**Goal of the exercise**
What is the number of lines in this data that contain the word "anillo"? Give the number alone.

**The input**

<<<<

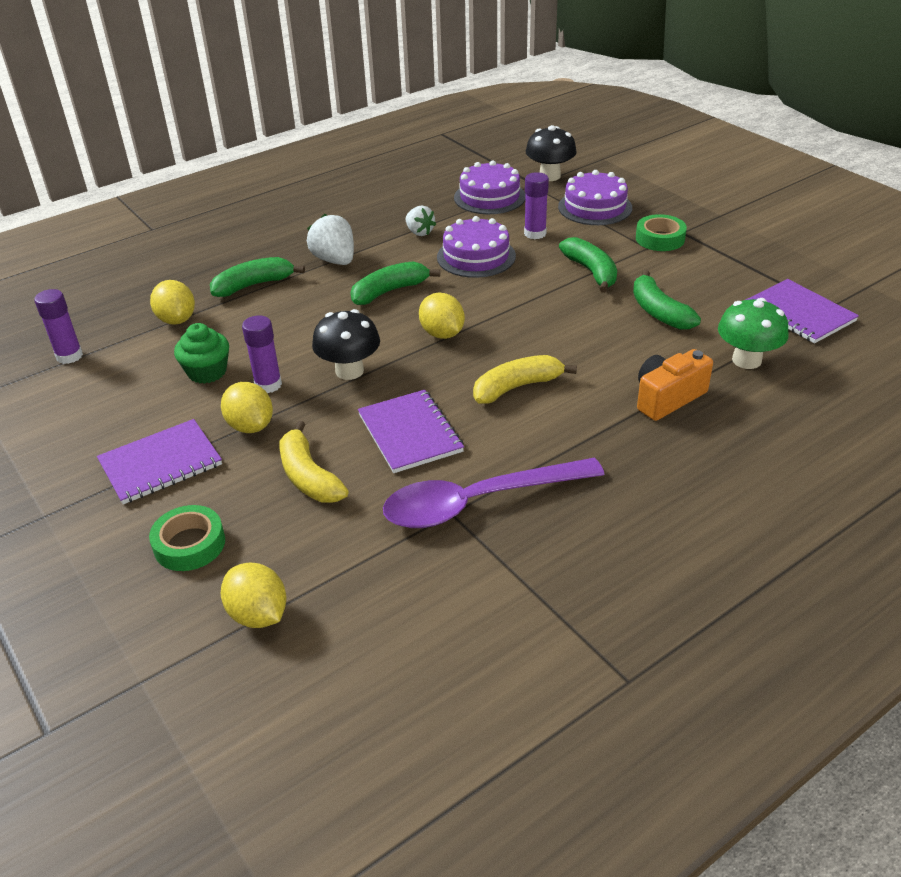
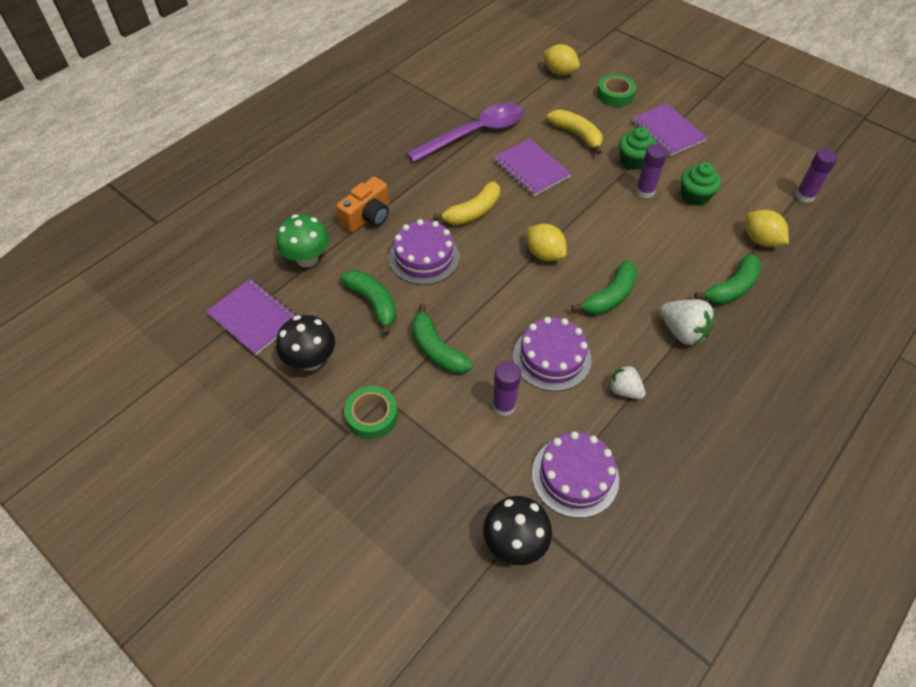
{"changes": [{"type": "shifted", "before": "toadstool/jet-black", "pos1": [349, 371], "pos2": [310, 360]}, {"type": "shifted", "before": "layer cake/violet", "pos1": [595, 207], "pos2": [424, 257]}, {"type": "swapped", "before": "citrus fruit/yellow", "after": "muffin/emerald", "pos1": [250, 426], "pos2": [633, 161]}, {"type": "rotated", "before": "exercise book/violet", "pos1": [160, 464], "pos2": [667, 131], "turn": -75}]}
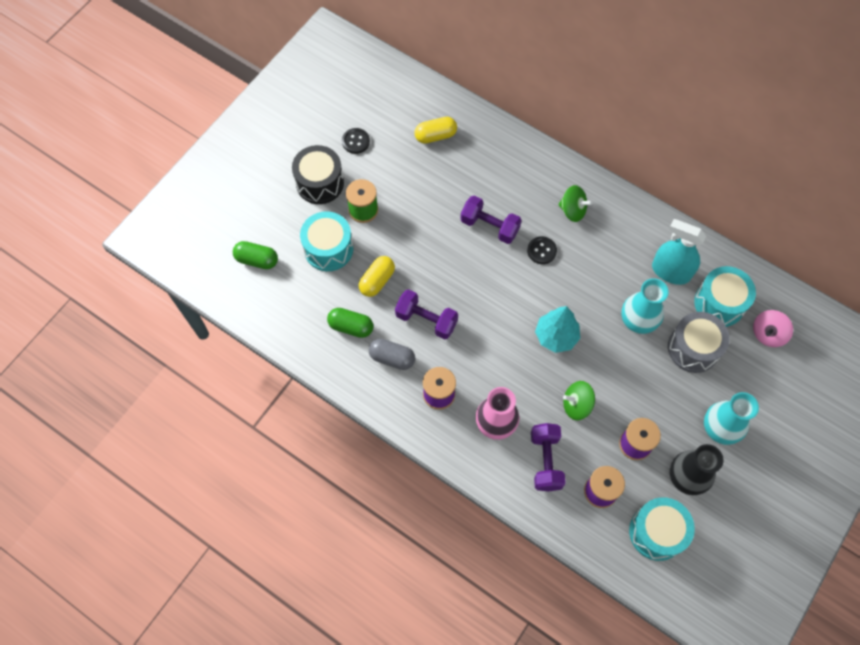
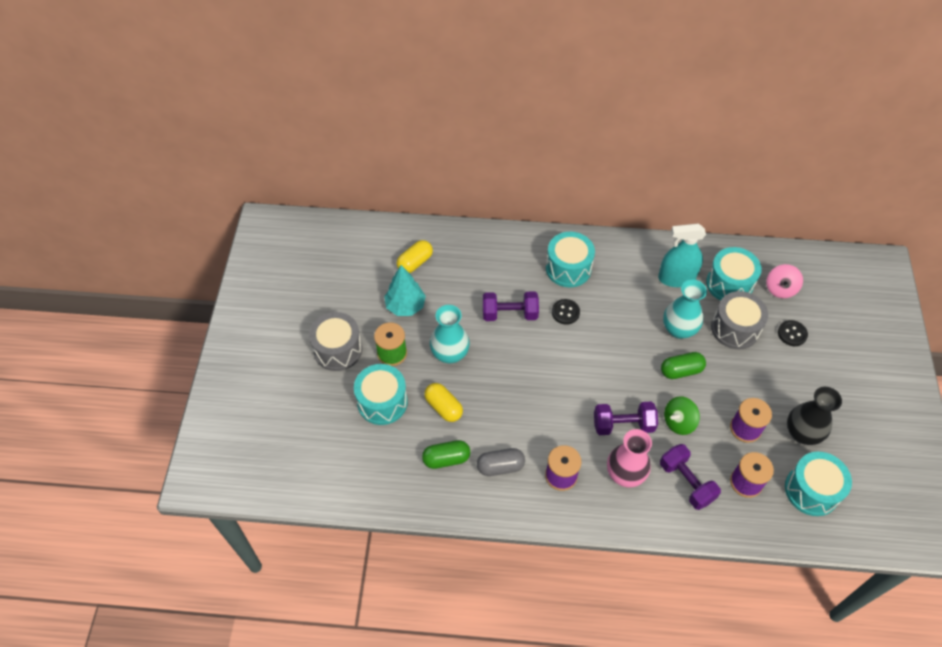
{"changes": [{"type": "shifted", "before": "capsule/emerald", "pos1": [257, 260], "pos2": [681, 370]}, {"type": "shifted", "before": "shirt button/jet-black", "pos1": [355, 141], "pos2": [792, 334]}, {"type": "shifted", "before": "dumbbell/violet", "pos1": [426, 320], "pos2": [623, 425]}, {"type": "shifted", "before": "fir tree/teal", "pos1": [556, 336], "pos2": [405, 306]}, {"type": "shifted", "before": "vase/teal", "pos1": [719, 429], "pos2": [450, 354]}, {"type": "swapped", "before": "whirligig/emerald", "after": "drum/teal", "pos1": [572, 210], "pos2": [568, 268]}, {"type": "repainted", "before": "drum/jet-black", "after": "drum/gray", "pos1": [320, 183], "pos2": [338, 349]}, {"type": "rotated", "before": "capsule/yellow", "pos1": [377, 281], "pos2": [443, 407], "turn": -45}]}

>>>>
<<<<

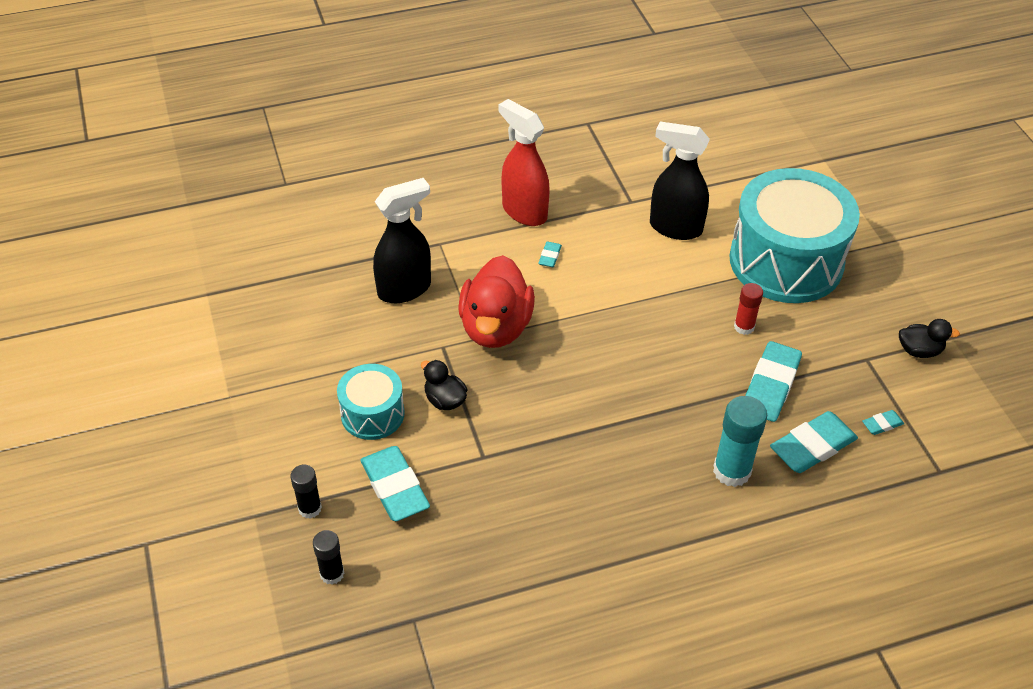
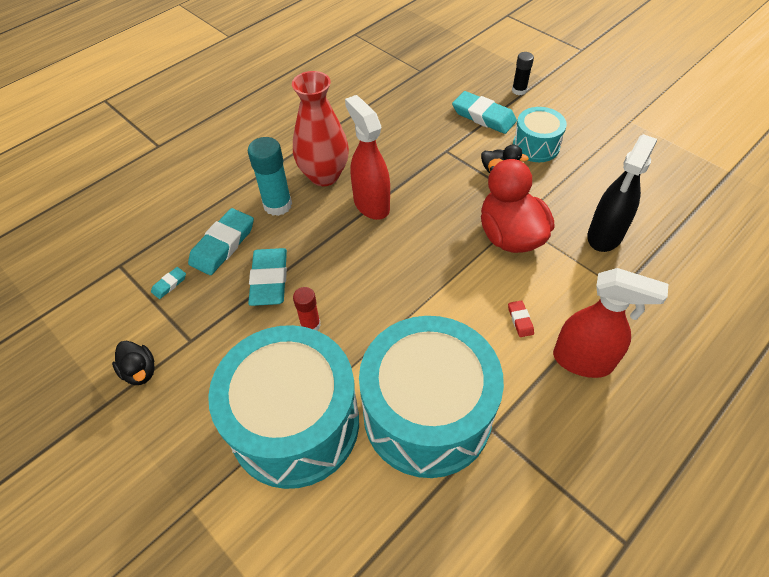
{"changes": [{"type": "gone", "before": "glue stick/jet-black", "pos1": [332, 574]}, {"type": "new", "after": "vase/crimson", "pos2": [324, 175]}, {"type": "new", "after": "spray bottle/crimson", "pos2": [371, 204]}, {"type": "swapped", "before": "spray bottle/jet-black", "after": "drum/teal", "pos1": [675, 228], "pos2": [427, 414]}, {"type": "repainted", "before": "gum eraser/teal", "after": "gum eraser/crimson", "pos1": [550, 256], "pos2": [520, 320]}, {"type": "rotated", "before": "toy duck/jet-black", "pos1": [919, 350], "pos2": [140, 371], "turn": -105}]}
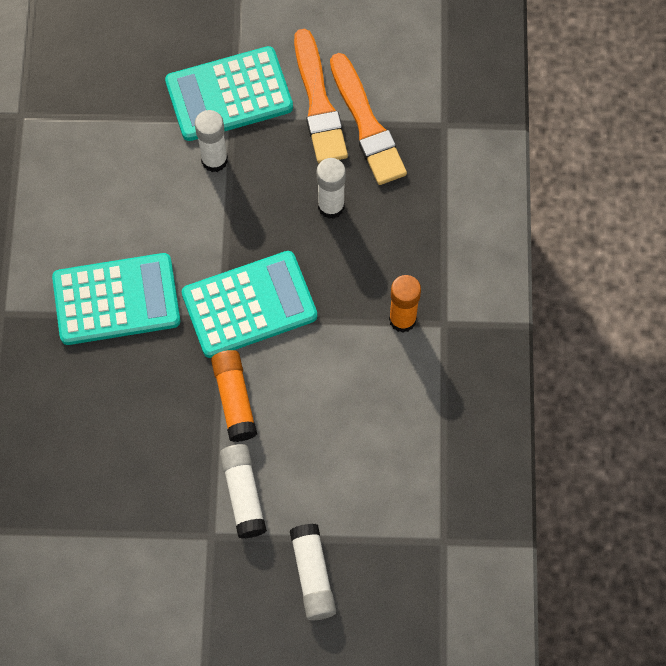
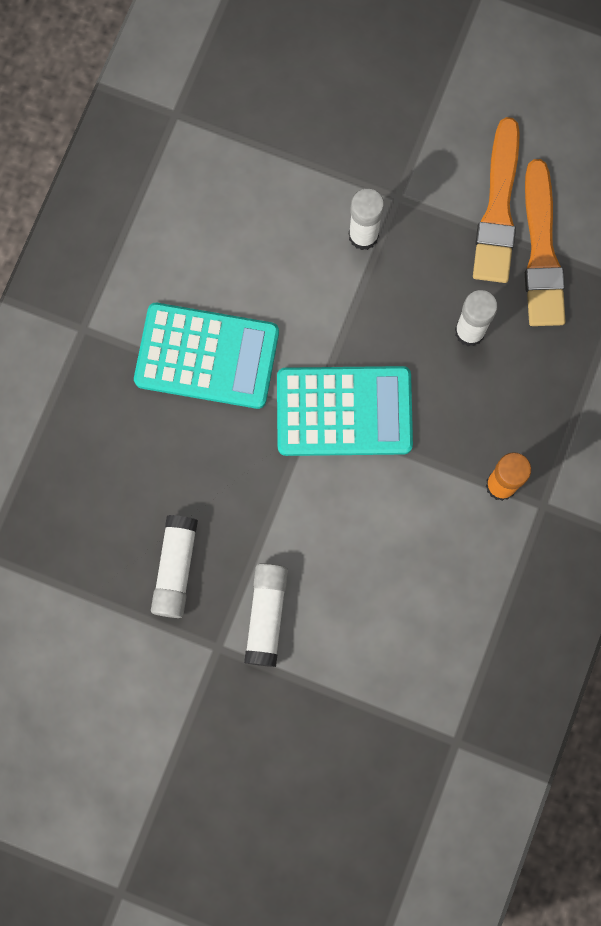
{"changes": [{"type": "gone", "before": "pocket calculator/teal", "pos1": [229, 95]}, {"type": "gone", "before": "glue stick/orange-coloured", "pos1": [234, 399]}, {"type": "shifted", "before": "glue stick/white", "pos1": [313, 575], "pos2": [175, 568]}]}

>>>>
<<<<

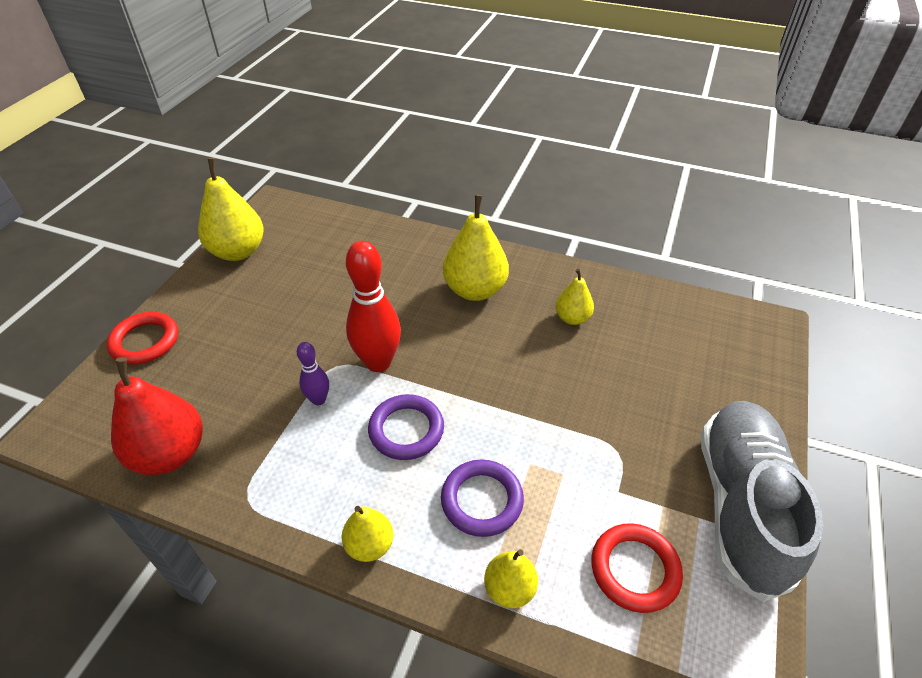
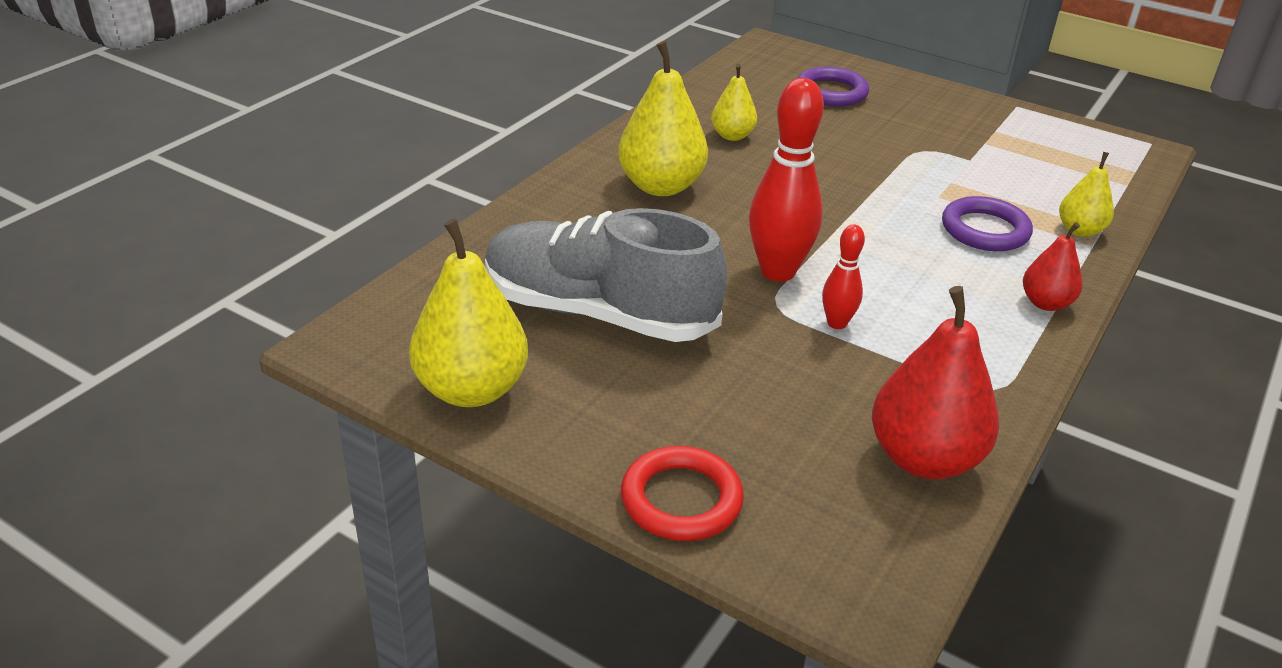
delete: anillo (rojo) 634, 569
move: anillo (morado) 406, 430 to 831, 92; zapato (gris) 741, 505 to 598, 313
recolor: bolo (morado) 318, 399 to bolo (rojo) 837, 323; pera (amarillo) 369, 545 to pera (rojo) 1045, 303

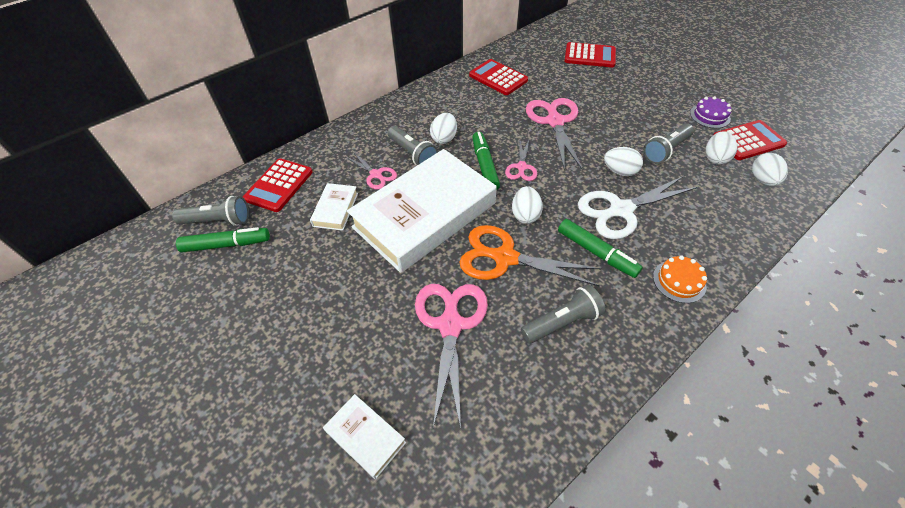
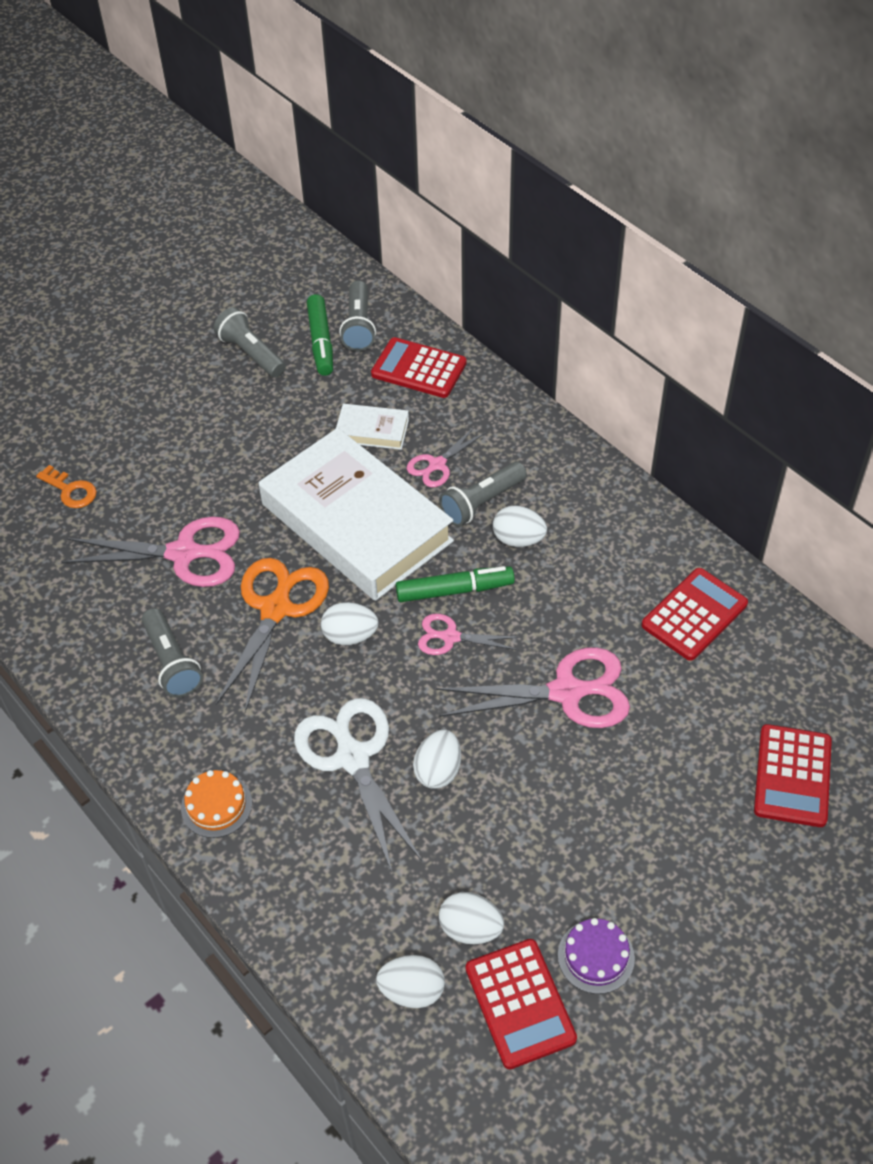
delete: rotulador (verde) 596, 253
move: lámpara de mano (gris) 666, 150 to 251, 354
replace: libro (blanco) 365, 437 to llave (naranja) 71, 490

>>>>

**Answer to this task**
2